Exercise data:
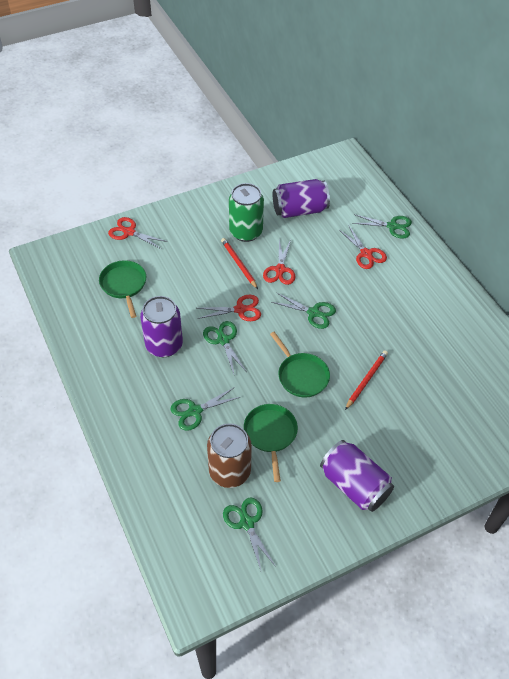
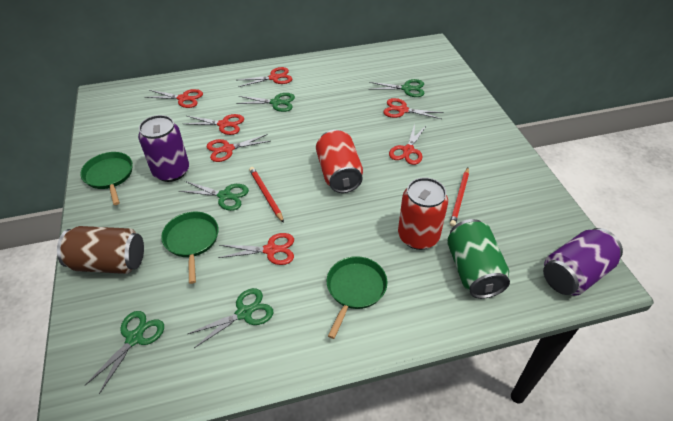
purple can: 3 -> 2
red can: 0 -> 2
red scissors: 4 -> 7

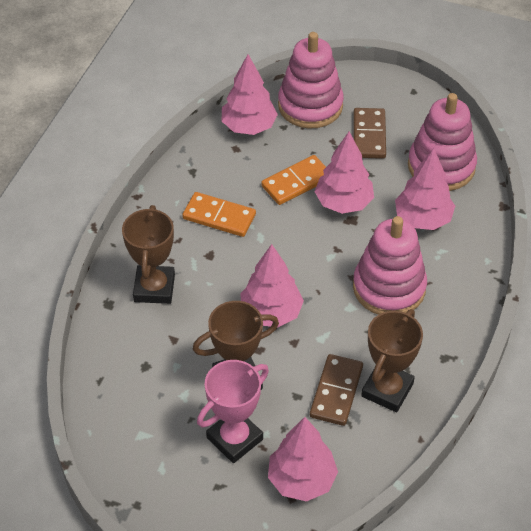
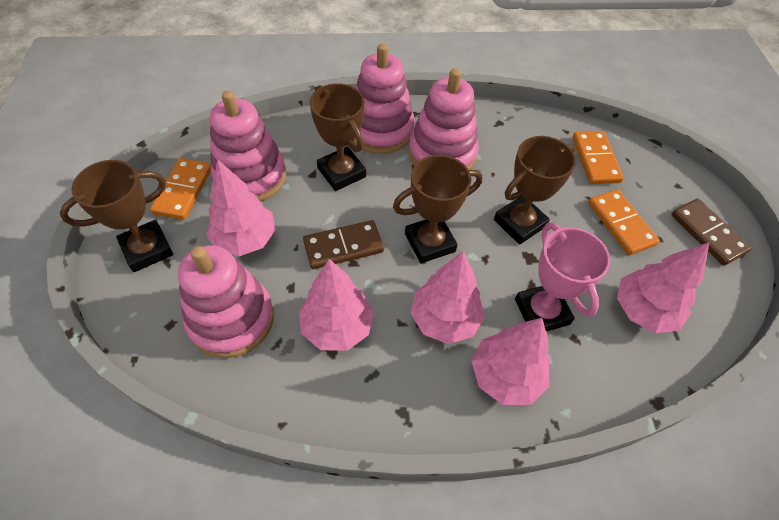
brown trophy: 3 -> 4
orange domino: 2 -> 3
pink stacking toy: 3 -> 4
==
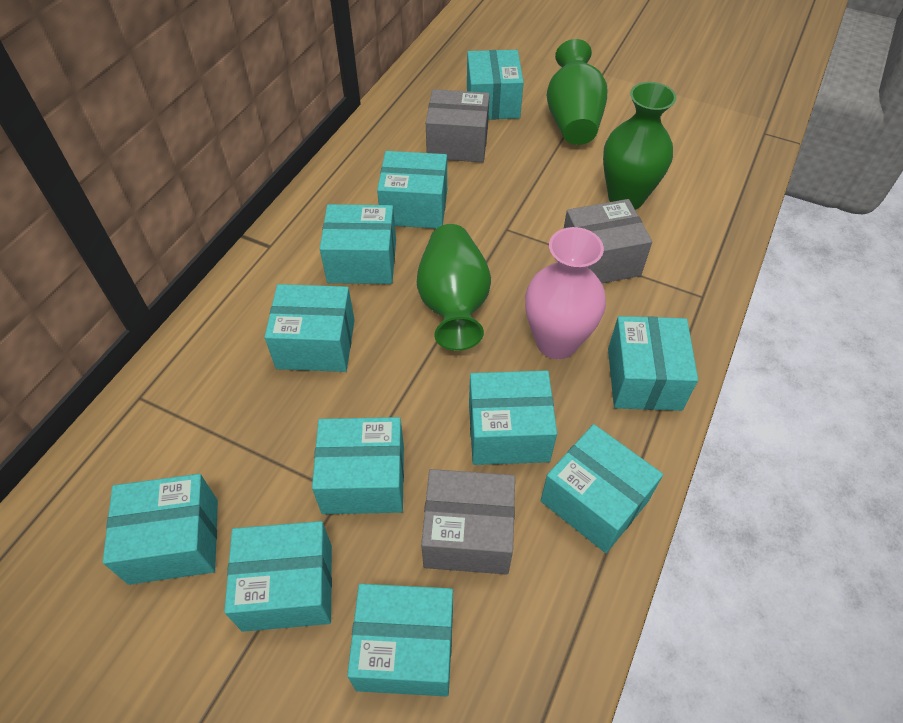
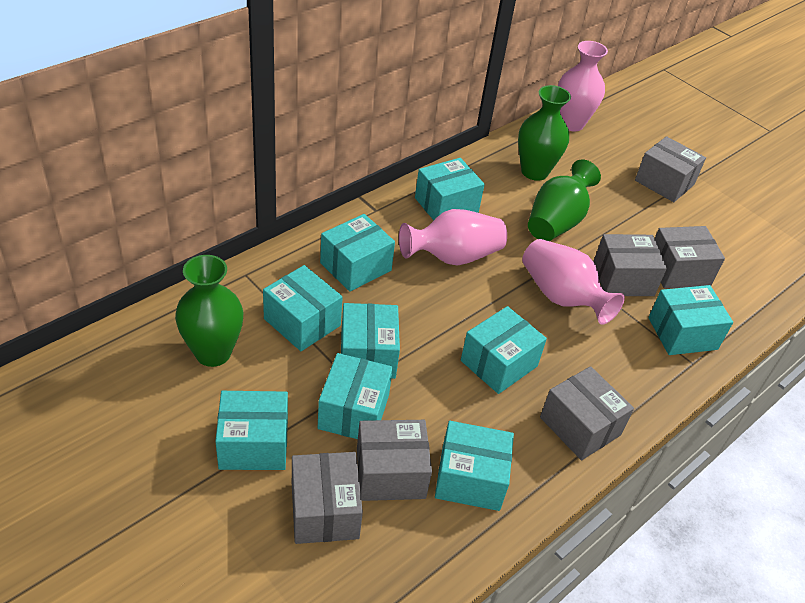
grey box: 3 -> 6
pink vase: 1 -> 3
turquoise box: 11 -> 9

Directions:
Reproduce, exactly and only, the lines of the records above starting at the line with "red can: 0 -> 2" and ending at the line with "pink stacking toy: 3 -> 4", both included. Leave every picture out.

Output of the task:
red can: 0 -> 2
red scissors: 4 -> 7

brown trophy: 3 -> 4
orange domino: 2 -> 3
pink stacking toy: 3 -> 4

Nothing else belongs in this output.